(DATA FOR ANALYSIS Opens)

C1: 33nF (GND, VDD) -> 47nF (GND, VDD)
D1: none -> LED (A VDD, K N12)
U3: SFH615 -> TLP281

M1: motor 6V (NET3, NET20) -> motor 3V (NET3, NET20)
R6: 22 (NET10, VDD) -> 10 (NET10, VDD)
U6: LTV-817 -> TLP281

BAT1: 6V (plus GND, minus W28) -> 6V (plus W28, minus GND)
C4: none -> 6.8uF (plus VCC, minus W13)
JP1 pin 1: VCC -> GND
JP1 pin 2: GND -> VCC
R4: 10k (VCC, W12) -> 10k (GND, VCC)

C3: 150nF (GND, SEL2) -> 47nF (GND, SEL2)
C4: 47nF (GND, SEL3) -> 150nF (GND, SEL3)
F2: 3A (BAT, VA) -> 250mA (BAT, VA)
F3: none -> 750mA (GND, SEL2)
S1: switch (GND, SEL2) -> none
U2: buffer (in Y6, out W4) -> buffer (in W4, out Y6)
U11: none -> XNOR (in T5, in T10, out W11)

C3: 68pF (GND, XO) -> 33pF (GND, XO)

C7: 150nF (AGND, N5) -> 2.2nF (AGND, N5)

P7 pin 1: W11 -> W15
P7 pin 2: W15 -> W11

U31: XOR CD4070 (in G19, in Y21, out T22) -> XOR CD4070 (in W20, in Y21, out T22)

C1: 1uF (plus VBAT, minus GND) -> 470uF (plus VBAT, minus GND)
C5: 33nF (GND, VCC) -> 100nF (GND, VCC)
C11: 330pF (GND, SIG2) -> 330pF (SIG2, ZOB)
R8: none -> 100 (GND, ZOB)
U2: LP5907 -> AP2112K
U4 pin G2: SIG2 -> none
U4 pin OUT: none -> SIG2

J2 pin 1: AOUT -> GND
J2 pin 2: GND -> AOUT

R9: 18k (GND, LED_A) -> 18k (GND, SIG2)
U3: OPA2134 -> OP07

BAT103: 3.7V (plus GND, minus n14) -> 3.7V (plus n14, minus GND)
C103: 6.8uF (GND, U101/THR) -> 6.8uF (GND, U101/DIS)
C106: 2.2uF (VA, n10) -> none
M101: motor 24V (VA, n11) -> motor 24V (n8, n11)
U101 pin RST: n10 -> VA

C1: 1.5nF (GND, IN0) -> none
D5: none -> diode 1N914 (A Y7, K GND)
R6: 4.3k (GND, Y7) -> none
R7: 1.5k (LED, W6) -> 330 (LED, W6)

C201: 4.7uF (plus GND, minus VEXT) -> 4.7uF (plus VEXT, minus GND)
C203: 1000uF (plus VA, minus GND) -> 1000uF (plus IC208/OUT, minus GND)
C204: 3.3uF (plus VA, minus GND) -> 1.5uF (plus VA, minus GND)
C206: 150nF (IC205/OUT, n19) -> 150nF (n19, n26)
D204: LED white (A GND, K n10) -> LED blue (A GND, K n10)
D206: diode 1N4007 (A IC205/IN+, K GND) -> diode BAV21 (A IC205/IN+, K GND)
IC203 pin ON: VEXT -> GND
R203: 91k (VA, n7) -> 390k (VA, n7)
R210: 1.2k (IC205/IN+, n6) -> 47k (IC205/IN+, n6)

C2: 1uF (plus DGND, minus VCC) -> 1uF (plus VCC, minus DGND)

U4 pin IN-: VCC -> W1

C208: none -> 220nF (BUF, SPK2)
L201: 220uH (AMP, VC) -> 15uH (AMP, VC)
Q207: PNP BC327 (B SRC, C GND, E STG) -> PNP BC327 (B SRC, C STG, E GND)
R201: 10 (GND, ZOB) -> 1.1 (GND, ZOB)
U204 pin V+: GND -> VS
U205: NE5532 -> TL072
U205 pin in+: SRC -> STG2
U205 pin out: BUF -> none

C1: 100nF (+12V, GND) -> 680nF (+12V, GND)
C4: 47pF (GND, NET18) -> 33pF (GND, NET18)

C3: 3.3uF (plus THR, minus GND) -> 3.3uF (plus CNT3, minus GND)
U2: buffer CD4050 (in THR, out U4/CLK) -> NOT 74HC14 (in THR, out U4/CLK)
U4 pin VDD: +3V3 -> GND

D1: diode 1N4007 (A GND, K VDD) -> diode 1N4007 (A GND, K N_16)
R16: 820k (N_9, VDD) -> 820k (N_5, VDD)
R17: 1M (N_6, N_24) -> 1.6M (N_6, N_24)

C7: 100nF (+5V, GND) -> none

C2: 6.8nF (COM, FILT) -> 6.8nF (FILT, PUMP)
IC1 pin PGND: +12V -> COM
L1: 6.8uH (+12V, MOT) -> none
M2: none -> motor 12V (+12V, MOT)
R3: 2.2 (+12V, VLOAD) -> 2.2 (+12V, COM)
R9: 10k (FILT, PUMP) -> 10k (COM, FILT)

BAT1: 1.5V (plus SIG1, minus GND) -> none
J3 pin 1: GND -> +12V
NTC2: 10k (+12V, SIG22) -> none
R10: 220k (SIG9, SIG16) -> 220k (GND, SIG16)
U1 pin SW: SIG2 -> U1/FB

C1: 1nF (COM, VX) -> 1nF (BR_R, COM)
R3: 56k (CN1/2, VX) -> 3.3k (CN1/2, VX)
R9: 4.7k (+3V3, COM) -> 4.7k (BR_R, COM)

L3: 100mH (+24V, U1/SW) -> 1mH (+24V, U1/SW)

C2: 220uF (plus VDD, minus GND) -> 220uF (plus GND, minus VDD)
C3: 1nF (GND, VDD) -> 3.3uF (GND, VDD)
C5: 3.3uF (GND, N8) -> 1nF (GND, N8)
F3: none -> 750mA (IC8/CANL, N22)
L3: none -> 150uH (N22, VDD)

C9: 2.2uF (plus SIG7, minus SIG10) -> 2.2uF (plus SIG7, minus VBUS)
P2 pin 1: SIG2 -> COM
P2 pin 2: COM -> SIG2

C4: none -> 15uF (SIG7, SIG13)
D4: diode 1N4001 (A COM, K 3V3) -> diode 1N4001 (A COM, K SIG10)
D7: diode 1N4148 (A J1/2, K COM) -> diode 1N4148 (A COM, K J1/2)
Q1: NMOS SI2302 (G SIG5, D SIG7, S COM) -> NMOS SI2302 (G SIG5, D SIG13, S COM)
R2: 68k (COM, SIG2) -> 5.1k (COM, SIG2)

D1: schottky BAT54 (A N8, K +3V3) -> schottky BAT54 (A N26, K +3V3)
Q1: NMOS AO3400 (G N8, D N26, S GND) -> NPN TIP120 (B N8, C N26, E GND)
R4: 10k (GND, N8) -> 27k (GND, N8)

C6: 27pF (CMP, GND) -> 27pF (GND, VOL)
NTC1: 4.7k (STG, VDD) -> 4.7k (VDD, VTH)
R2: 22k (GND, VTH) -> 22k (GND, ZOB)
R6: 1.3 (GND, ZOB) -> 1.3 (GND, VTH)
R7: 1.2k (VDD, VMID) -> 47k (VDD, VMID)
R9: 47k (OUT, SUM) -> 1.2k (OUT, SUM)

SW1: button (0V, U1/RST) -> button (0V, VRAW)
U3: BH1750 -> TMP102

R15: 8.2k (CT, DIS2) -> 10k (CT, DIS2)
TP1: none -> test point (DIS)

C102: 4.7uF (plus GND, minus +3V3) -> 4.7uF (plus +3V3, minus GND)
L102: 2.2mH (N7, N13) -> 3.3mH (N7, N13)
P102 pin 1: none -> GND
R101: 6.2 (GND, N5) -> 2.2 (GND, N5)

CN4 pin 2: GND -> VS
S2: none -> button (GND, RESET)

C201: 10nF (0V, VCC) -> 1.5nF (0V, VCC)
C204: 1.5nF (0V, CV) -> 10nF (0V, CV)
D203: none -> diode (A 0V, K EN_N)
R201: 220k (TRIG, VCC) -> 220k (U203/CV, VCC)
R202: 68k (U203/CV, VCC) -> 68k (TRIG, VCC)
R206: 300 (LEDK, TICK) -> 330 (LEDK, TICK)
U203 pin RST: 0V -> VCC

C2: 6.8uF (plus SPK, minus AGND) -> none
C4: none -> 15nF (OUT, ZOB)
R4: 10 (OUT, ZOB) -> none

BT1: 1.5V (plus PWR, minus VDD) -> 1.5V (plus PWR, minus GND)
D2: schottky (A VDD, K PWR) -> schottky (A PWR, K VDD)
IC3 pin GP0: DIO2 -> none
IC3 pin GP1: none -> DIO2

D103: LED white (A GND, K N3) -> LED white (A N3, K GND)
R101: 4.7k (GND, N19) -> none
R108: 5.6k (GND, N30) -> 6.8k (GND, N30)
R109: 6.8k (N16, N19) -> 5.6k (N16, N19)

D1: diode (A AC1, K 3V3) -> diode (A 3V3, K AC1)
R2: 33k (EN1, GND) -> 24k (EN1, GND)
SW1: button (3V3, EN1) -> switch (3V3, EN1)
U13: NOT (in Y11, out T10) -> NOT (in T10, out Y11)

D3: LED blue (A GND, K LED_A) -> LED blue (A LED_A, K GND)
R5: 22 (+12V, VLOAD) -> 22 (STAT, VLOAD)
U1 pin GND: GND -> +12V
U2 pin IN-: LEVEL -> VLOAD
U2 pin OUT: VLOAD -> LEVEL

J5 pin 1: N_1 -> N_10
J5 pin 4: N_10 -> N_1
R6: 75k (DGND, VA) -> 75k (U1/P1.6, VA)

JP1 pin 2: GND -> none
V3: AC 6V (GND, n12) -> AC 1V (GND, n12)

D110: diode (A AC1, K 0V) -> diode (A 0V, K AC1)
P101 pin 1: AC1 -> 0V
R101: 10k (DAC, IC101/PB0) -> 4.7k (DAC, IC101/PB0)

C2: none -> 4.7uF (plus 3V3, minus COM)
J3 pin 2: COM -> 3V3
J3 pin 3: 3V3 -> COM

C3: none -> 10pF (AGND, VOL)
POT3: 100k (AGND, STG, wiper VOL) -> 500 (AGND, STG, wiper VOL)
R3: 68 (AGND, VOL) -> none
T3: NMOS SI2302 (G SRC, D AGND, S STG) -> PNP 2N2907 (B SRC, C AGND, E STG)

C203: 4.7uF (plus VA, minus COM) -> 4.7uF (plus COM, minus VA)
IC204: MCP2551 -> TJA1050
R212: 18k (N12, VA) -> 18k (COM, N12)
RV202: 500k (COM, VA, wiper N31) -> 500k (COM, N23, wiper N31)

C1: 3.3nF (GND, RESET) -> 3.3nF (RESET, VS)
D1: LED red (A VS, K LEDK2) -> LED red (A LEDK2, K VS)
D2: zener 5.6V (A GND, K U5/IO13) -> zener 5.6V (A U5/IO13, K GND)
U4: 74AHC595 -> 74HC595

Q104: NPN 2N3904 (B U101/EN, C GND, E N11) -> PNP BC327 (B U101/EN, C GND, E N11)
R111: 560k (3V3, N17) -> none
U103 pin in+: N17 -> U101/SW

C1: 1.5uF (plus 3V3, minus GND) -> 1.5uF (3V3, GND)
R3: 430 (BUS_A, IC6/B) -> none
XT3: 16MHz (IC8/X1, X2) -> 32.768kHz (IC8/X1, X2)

(DATA FOR ANALYSIS Closes)

- HOW TO COMPLETE THIS TASK
Each line holding the word "blue" must be pulled from the records.

- WRITTEN SOLUTION
D204: LED white (A GND, K n10) -> LED blue (A GND, K n10)
D3: LED blue (A GND, K LED_A) -> LED blue (A LED_A, K GND)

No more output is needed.